Your goal>
Please return the lines of the data that contain "BlueToyFish".

Source records>

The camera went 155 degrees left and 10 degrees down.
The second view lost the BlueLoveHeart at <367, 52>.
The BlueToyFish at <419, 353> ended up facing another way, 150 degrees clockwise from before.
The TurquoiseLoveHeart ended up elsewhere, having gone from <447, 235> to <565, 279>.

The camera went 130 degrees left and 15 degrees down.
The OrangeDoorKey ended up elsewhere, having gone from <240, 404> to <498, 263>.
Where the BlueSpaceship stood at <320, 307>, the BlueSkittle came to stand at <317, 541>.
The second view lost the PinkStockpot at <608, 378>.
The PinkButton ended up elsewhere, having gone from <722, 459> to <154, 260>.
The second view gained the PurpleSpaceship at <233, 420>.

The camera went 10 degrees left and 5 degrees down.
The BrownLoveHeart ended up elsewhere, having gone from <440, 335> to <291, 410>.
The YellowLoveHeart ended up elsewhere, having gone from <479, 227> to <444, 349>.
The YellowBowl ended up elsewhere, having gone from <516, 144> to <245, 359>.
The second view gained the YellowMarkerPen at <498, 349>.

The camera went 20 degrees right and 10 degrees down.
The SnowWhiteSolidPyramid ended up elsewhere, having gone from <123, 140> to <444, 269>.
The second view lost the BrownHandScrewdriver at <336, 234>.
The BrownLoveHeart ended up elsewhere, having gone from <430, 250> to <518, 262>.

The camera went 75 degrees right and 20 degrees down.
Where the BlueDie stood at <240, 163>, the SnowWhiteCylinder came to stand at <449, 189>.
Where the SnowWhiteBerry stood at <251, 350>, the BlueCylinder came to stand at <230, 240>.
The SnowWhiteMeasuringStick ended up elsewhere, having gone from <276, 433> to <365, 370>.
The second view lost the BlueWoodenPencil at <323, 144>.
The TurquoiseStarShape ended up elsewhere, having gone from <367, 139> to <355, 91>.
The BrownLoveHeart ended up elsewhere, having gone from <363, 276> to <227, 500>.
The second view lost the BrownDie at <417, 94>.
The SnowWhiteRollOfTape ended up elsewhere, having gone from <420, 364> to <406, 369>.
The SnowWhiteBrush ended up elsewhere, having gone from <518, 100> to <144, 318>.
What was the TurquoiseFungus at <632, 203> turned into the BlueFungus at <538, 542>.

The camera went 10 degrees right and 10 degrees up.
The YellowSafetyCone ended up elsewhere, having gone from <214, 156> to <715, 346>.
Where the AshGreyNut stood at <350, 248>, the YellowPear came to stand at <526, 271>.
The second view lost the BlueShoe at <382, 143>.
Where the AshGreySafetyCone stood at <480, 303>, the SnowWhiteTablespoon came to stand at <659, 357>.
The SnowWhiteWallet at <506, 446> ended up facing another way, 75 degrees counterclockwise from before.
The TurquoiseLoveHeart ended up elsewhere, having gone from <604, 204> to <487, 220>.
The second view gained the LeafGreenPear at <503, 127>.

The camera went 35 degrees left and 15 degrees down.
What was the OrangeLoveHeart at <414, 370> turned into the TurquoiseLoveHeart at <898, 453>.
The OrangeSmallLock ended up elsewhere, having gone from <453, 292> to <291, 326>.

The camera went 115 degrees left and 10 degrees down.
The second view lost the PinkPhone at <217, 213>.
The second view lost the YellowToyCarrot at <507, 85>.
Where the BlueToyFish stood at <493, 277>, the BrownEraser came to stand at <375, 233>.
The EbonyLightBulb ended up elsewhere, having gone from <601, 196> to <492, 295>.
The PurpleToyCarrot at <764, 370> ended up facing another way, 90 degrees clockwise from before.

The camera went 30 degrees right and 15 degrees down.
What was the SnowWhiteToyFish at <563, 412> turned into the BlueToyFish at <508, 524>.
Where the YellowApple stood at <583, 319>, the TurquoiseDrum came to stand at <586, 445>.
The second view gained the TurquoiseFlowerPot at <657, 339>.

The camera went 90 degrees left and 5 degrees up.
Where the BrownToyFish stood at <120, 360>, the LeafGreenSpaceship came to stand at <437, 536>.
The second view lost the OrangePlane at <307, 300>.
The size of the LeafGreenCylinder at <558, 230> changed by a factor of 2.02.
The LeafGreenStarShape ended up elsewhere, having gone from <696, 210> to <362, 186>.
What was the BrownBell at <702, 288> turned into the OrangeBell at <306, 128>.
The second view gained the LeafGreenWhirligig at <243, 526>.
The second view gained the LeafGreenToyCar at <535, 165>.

Exercise output>
The BlueToyFish at <419, 353> ended up facing another way, 150 degrees clockwise from before.
Where the BlueToyFish stood at <493, 277>, the BrownEraser came to stand at <375, 233>.
What was the SnowWhiteToyFish at <563, 412> turned into the BlueToyFish at <508, 524>.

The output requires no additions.